- **DATA TO USE**:
○ ○ ○ ○

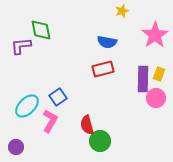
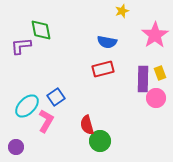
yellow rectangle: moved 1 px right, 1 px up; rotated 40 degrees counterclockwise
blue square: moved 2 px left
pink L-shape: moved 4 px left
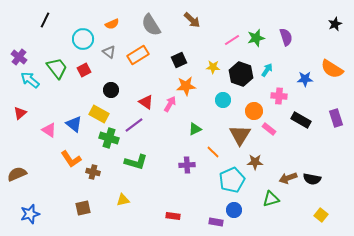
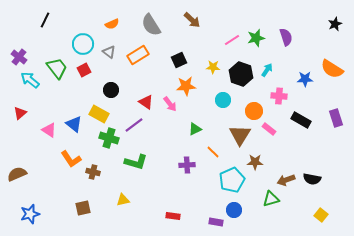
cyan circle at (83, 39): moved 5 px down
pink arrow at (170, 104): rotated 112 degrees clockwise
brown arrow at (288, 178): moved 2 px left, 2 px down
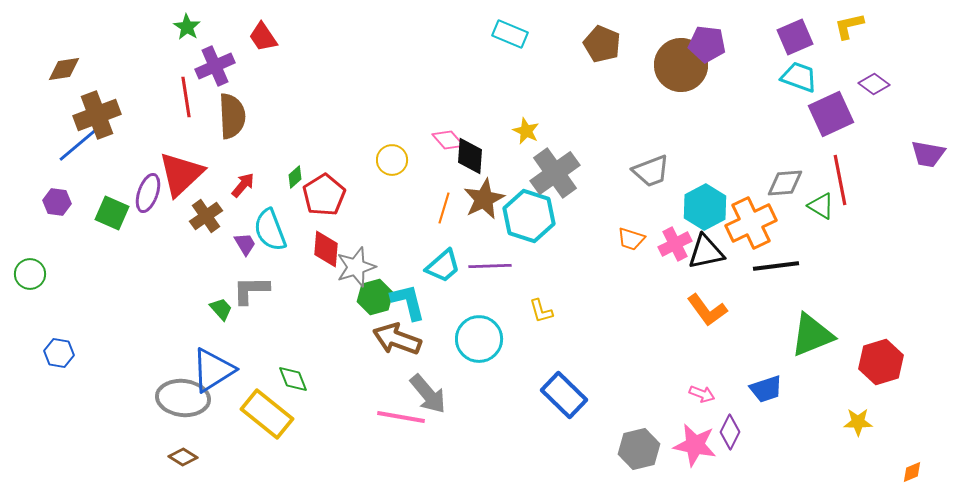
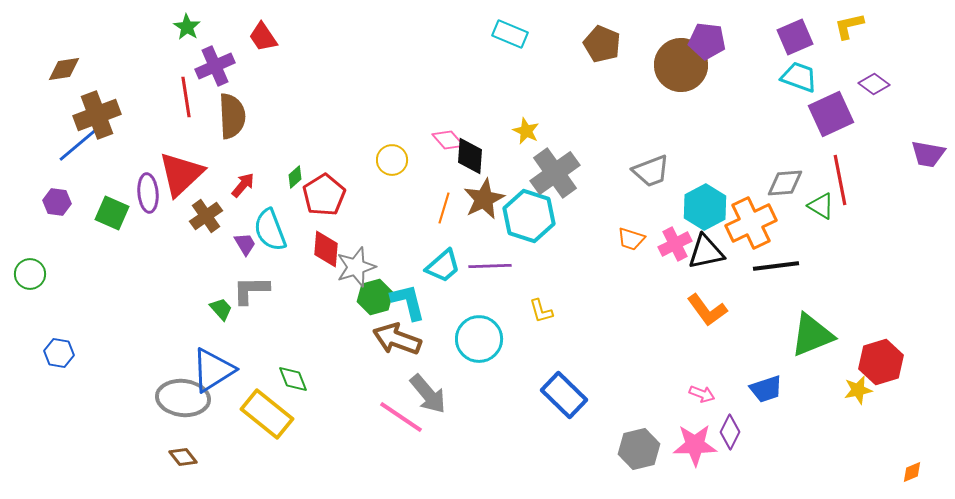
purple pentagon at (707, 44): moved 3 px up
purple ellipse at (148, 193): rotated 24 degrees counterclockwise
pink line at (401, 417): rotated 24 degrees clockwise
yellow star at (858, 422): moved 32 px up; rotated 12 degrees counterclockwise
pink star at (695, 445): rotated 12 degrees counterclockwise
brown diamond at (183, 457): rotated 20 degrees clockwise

○ ○ ○ ○

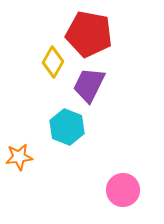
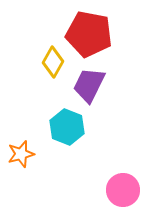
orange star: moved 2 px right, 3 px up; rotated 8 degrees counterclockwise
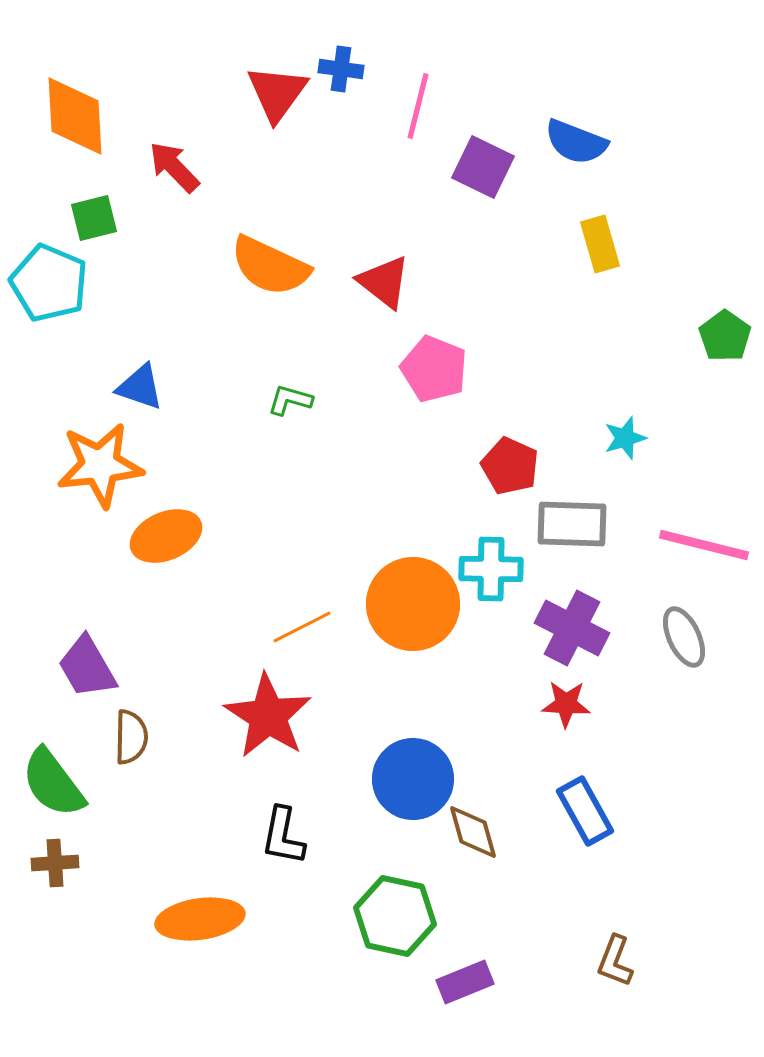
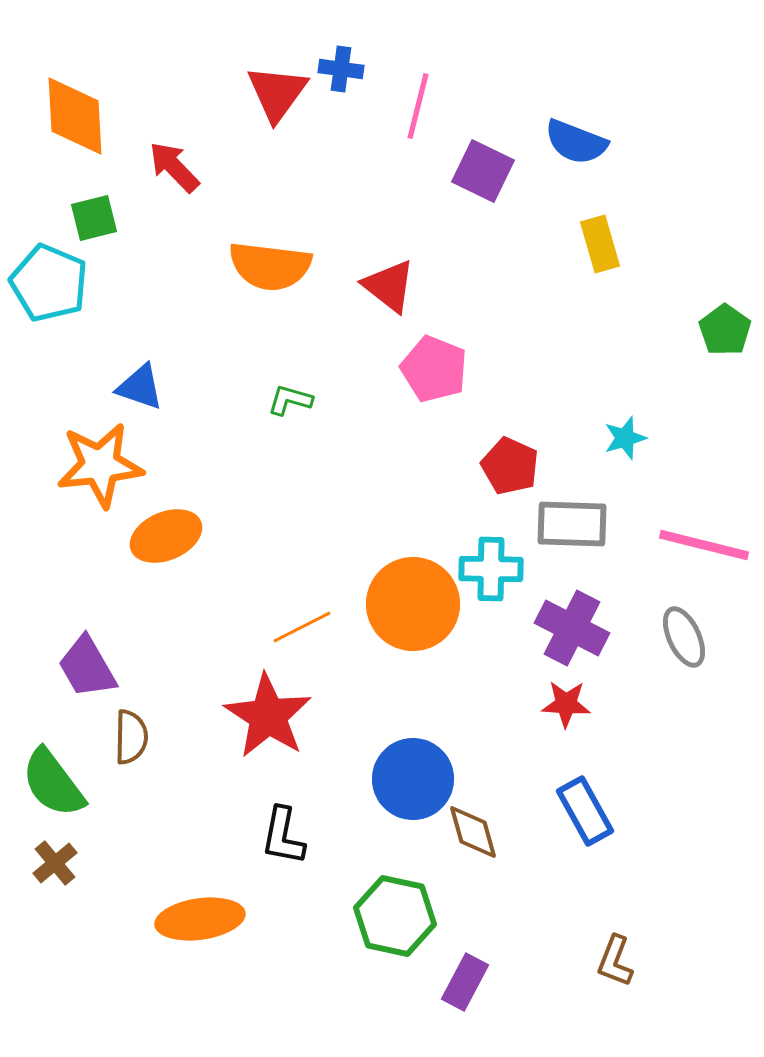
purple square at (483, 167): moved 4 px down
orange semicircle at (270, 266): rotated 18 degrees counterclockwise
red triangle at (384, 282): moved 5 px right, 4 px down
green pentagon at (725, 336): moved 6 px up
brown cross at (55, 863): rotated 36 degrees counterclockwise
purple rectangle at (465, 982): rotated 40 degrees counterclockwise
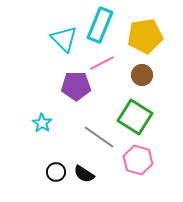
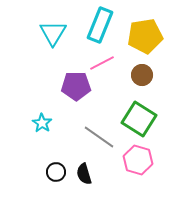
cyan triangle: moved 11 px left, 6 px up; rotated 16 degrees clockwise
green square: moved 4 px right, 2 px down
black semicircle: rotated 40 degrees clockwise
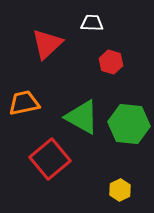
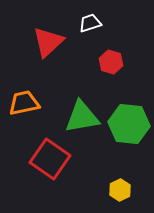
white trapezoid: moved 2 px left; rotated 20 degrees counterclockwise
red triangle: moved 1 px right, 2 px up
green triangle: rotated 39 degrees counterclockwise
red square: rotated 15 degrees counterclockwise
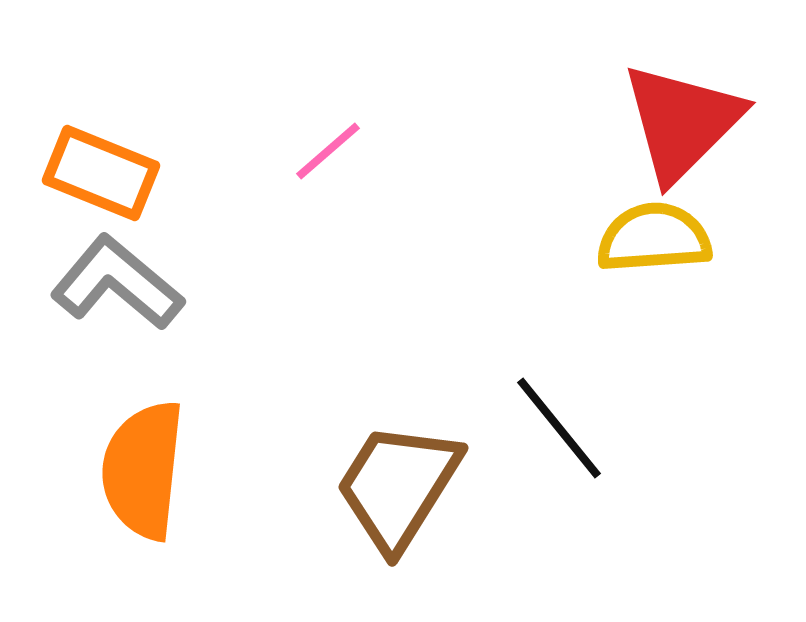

○ ○ ○ ○

- **REQUIRED ACTION**:
If a line of the entries above holds the word "purple", count it; report only how many such lines there are.

- **TASK OUTPUT**:
4